**Problem to solve**
Find every line in the entries that holds the string "moved" and report it.

**Input**
= Beginning of Section =
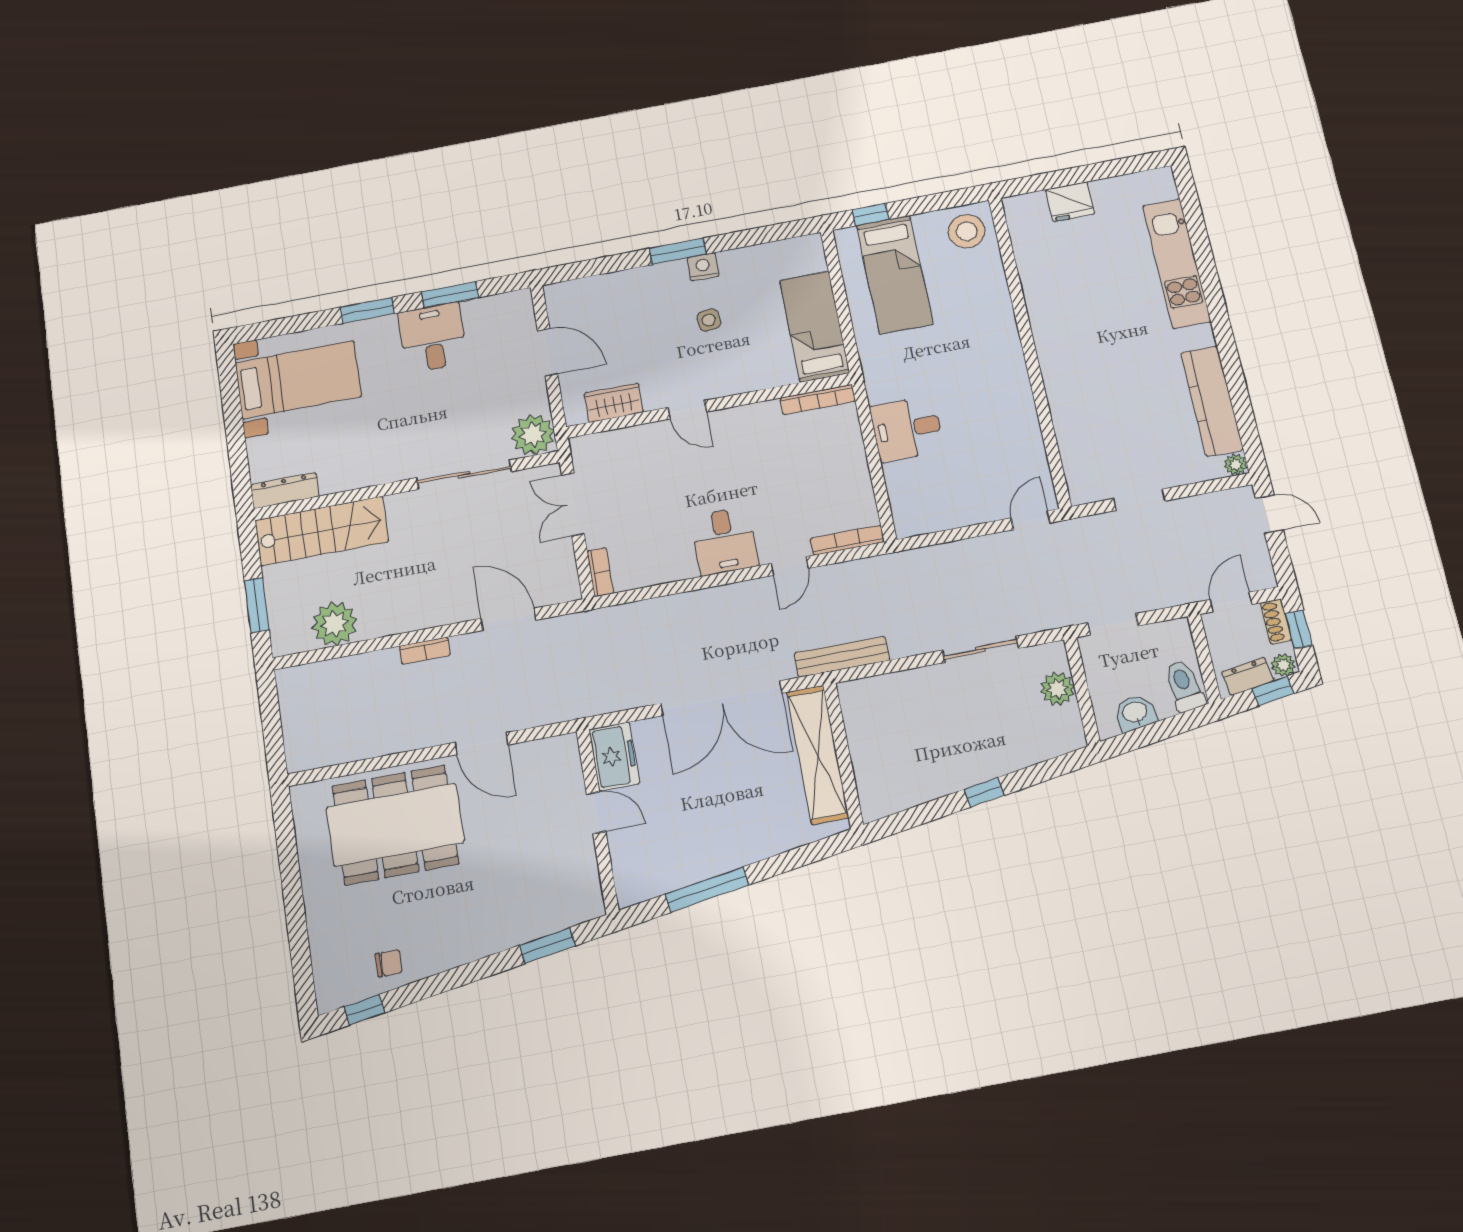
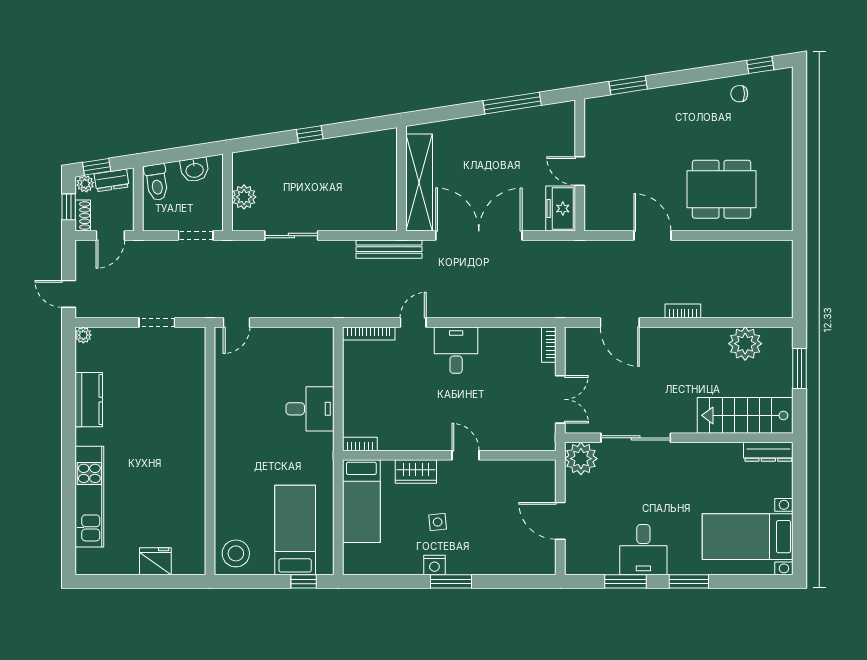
bookcase: (818, 400) -> (360, 444), width x0.64
kitchen counter: (1212, 401) -> (89, 400), width x0.67
wardrobe: (614, 403) -> (416, 471), moved
dining table: (395, 825) -> (722, 189), width x0.73, depth x0.80

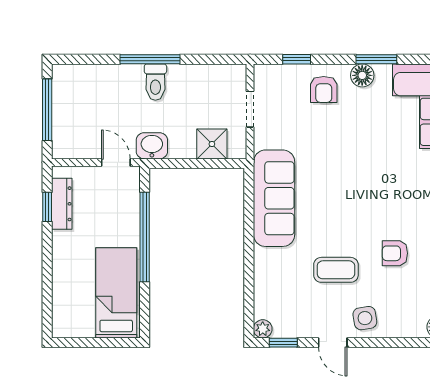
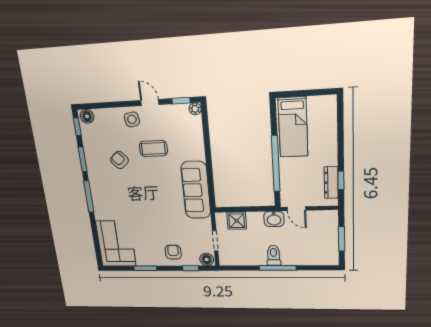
floor lamp: (362, 75) -> (207, 259), moved
window: (47, 110) -> (342, 239), width x0.69
armchair: (395, 253) -> (119, 160), turned -132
= End of Section =
**Finished task**
wardrobe: (614, 403) -> (416, 471), moved
floor lamp: (362, 75) -> (207, 259), moved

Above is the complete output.